## start Task inputs
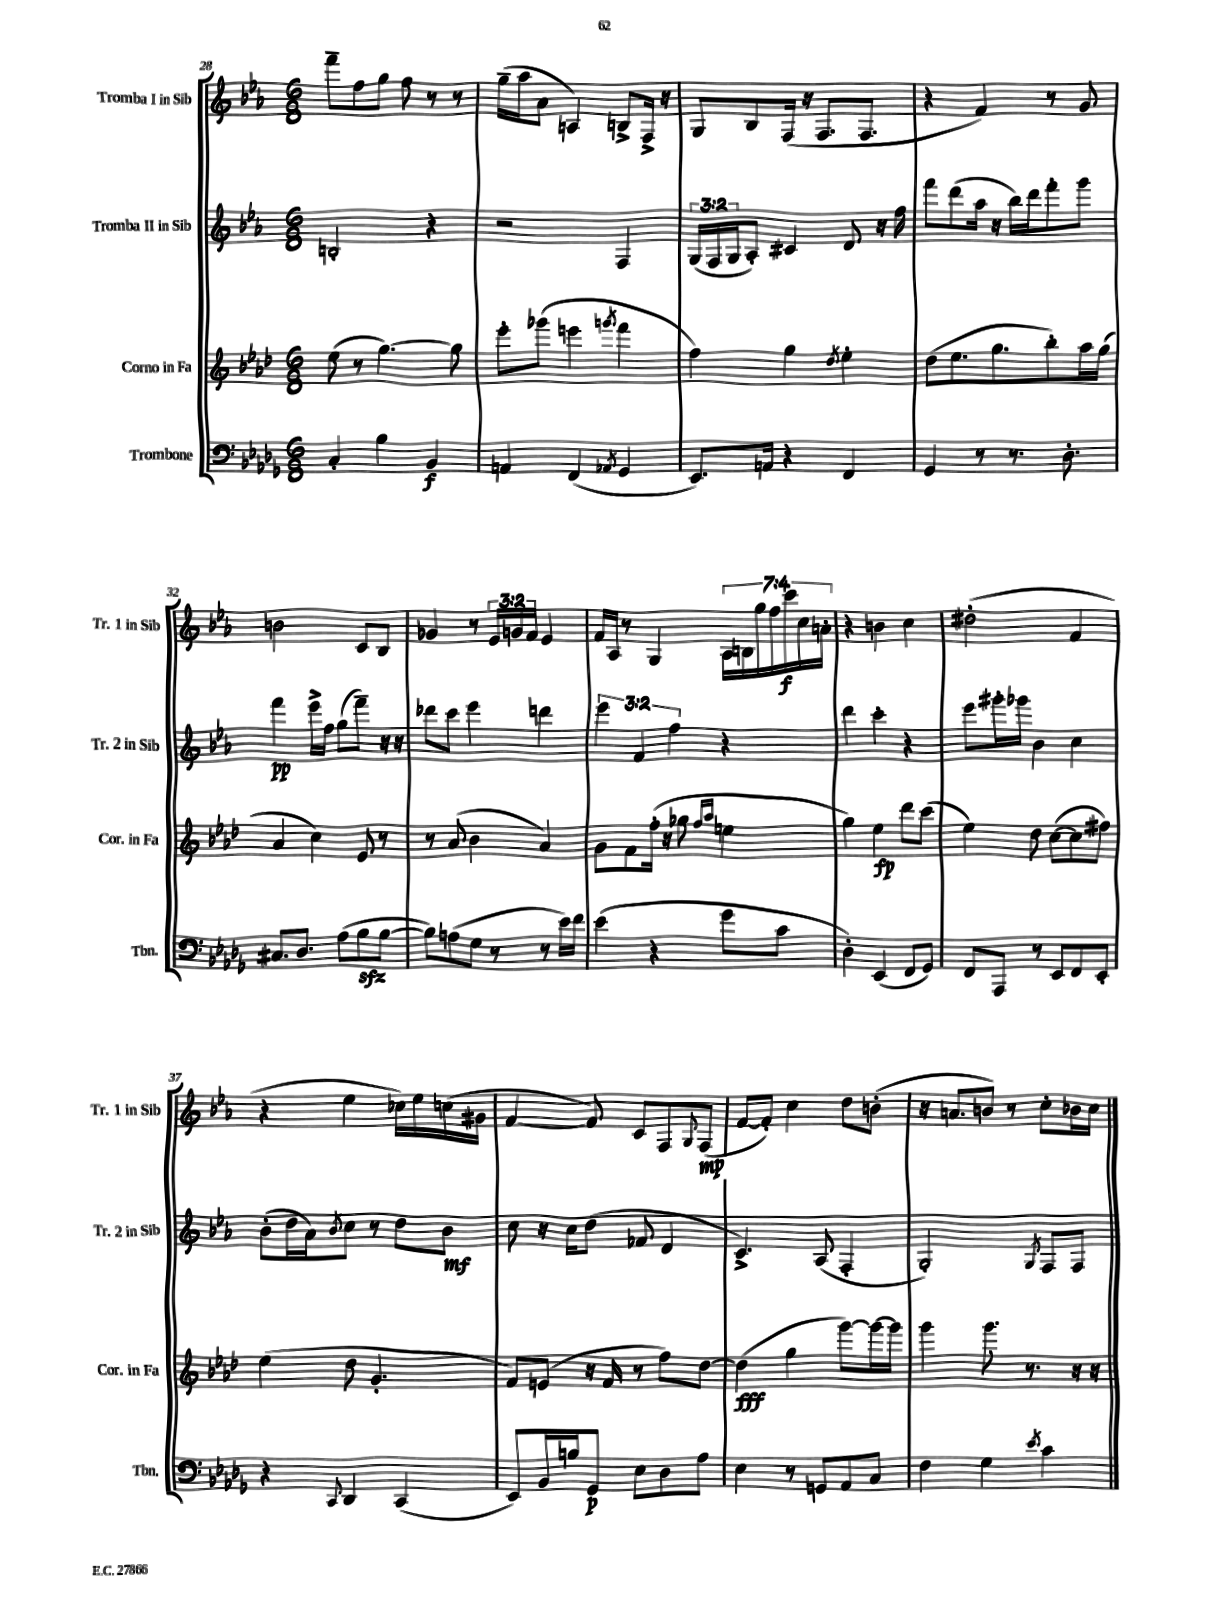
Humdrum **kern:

**kern	**dynam	**kern	**dynam	**kern	**dynam	**kern	**dynam
*part4	*part4	*part3	*part3	*part2	*part2	*part1	*part1
*staff4	*staff4	*staff3	*staff3	*staff2	*staff2	*staff1	*staff1
*I"Trombone	*	*I"Corno in Fa	*	*I"Tromba II in Sib	*	*I"Tromba I in Sib	*
*I'Tbn.	*	*I'Cor. in Fa	*	*I'Tr. 2 in Sib	*	*I'Tr. 1 in Sib	*
*clefF4	*	*clefG2	*	*clefG2	*	*clefG2	*
*k[b-e-a-d-g-]	*	*k[b-e-a-d-]	*	*k[b-e-a-]	*	*k[b-e-a-]	*
*M6/8	*	*M6/8	*	*M6/8	*	*M6/8	*
=28	=28	=28	=28	=28	=28	=28	=28
4C'/	.	(8ee-\	.	2Bn'/	.	8fff~\L	.
.	.	8r	.	.	.	8ff\	.
4B-\	.	[4.gg\)	.	.	.	8gg\J	.
.	.	.	.	.	.	8ff\	.
4BB-/	f	.	.	4r	.	8r	.
.	.	8gg\]	.	.	.	8r	.
=29	=29	=29	=29	=29	=29	=29	=29
4AAn/	.	8eee-'\L	.	2r	.	(16gg~\LL	.
.	.	.	.	.	.	16aa-\J	.
.	.	(8ggg-X\J	.	.	.	8a-\J	.
(4FF/	.	4eeen\	.	.	.	4An/)	.
8qAA-X/	.	8qgggn/	.	.	.	.	.
4GG-/	.	4fff\	.	4F/	.	8Bn^/L	.
.	.	.	.	.	.	16F^/Jk	.
.	.	.	.	.	.	16r	.
=30	=30	=30	=30	=30	=30	=30	=30
8.EE-/L)	.	4ff\)	.	(24G/LL	.	8G/L	.
.	.	.	.	24F/	.	.	.
.	.	.	.	24G/J	.	.	.
.	.	.	.	8A-'/J)	.	8B-/	.
16AAn/Jk	.	.	.	.	.	.	.
4r	.	4gg\	.	4c#X/	.	(16F/Jk	.
.	.	.	.	.	.	16r	.
.	.	.	.	.	.	8.F/L	.
.	.	8qdd-/	.	.	.	.	.
4FF/	.	4ee-'\	.	8d/	.	.	.
.	.	.	.	.	.	8.F/J	.
.	.	.	.	16r	.	.	.
.	.	.	.	16ff\	.	.	.
=31	=31	=31	=31	=31	=31	=31	=31
4GG-/	.	(8dd-\L	.	8fff\L	.	4r	.
.	.	8.ee-\	.	(8ddd\	.	.	.
8r	.	.	.	16aa-\Jk	.	4f/)	.
.	.	8.gg\	.	16r	.	.	.
8.r	.	.	.	16bb-\LL)	.	.	.
.	.	.	.	16ddd\J	.	.	.
.	.	8bb-'\)	.	8fff'\	.	8r	.
8.D-'\	.	.	.	.	.	.	.
.	.	16aa-\L	.	8ggg\J	.	8g/	.
.	.	(16gg\JJ	.	.	.	.	.
!!LO:LB:g=z
=32	=32	=32	=32	=32	=32	=32	=32
8.C#X/L	.	4a-/	.	4fff\	pp	2bn\	.
8.D-/J	.	.	.	.	.	.	.
.	.	4cc\)	.	16eee-^\LL	.	.	.
.	.	.	.	16ff\JJ	.	.	.
(8A-\L	.	.	.	(8gg\L	.	.	.
8B-zz\	.	8e-/	.	8fff~\J)	.	8c/L	.
[8B-\J	.	8r	.	16r	.	8B-/J	.
.	.	.	.	16r	.	.	.
=33	=33	=33	=33	=33	=33	=33	=33
8B-\L])	.	8r	.	8ddd-X\L	.	4g-X/	.
(8An\	.	(8a-/	.	8ccc\J	.	.	.
8G-\J	.	4b-\	.	4eee-\	.	8r	.
8r	.	.	.	.	.	24e-/LL	.
.	.	.	.	.	.	24gn/	.
.	.	.	.	.	.	24f/JJ	.
8r	.	4a-/)	.	4dddn\	.	4e-/	.
16e-\LL)	.	.	.	.	.	.	.
16f\JJ	.	.	.	.	.	.	.
=34	=34	=34	=34	=34	=34	=34	=34
(4e-\	.	8g\L	.	6eee-\	.	16f/LL	.
.	.	.	.	.	.	16A-/JJ	.
.	.	8f\	.	.	.	8r	.
.	.	.	.	6f/	.	.	.
4r	.	(16ff'\Jk	.	.	.	4G/	.
.	.	16r	.	.	.	.	.
.	.	.	.	6ff\	.	.	.
.	.	8gg-X\	.	.	.	.	.
.	.	16qqff/LL	.	.	.	.	.
.	.	16qqaa-/JJ	.	.	.	.	.
8g-\L	.	4een\	.	4r	.	28A-\LL	.
.	.	.	.	.	.	28Bn\	.
.	.	.	.	.	.	28gg\	.
.	.	.	.	.	.	28ff\	.
8c\J	.	.	.	.	.	.	.
.	.	.	.	.	.	28ccc\	f
.	.	.	.	.	.	28cc\	.
.	.	.	.	.	.	28an'\JJ	.
=35	=35	=35	=35	=35	=35	=35	=35
4D-'\)	.	4gg\)	.	4ddd\	.	4r	.
(4EE-/	.	4ee-\	fp	4ccc'\	.	4bn\	.
8FF/L	.	8ddd-\L	.	4r	.	4cc\	.
8GG-/J)	.	(8ccc\J	.	.	.	.	.
=36	=36	=36	=36	=36	=36	=36	=36
8FF/L	.	4ee-\)	.	8eee-\L	.	(2dd#X'\	.
8AAA-/J	.	.	.	16ggg#X'\L	.	.	.
.	.	.	.	16ggg-X\JJ	.	.	.
8r	.	8dd-\	.	4b-\	.	.	.
8EE-/L	.	([8cc\L	.	.	.	.	.
8FF/	.	8cc\]	.	4cc\	.	4f/	.
8EE-'/J	.	8ff#X\J)	.	.	.	.	.
!!LO:LB:g=z
=37	=37	=37	=37	=37	=37	=37	=37
4r	.	(4ee-\	.	(8b-'\L	.	4r	.
.	.	.	.	16dd\L	.	.	.
.	.	.	.	16a-\J)	.	.	.
8qqCC/	.	.	.	8qb-/	.	.	.
4DD-/	.	8dd-\	.	8cc\J	.	4ee-\	.
.	.	4.g'/	.	8r	.	.	.
(4CC/	.	.	.	8dd\L	.	16cc-X\LL)	.
.	.	.	.	.	.	16ee-\	.
.	.	.	.	8b-\J	mf	(16ccn\	.
.	.	.	.	.	.	16g#X\JJ	.
=38	=38	=38	=38	=38	=38	=38	=38
8EE-/L)	.	8f/L)	.	8cc\	.	[4f/	.
16BB-/L	.	(8en/J	.	16r	.	.	.
16Bn/J	.	.	.	16cc\KL	.	.	.
8GG-/J	p	16r	.	(8dd\J	.	8f/])	.
.	.	16f/	.	.	.	.	.
8E-\L	.	8r	.	8f-X/	.	8c/L	.
8D-\	.	8ff\L)	.	4d/	.	8F/	.
.	.	.	.	.	.	8qqG/	.
8A-\J	.	[8dd-\J	.	.	.	(8F/J	mp
=39	=39	=39	=39	=39	=39	=39	=39
4E-\	.	(4dd-\]	fff	4.c^/)	.	[8f/L	.
.	.	.	.	.	.	8f'/J])	.
8r	.	4gg\	.	.	.	4cc\	.
8GGn/L	.	.	.	(8A-/	.	.	.
8AA-/	.	[8ggg\L)	.	4F'/	.	8dd\L	.
8C/J	.	16ggg\L_	.	.	.	(8bn'\J	.
.	.	16ggg\JJ]	.	.	.	.	.
=40	=40	=40	=40	=40	=40	=40	=40
4F\	.	4ggg\	.	2G'/)	.	16r	.
.	.	.	.	.	.	8.an/L	.
4G-\	.	8.ggg\	.	.	.	8bn/J)	.
.	.	.	.	.	.	8r	.
.	.	8.r	.	.	.	.	.
8qe-/	.	.	.	8qG/	.	.	.
4c\	.	.	.	8F/L	.	8cc'\L	.
.	.	16r	.	8F/J	.	16b-X\L	.
.	.	16r	.	.	.	16cc\JJ	.
==	==	==	==	==	==	==	==
*-	*-	*-	*-	*-	*-	*-	*-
## end Task inputs
» **What needs to be done**
Find every line above that contains the string "kern" with matching case, and copy each of those lines out.

» **Written reply**
Humdrum **kern:
**kern	**dynam	**kern	**dynam	**kern	**dynam	**kern	**dynam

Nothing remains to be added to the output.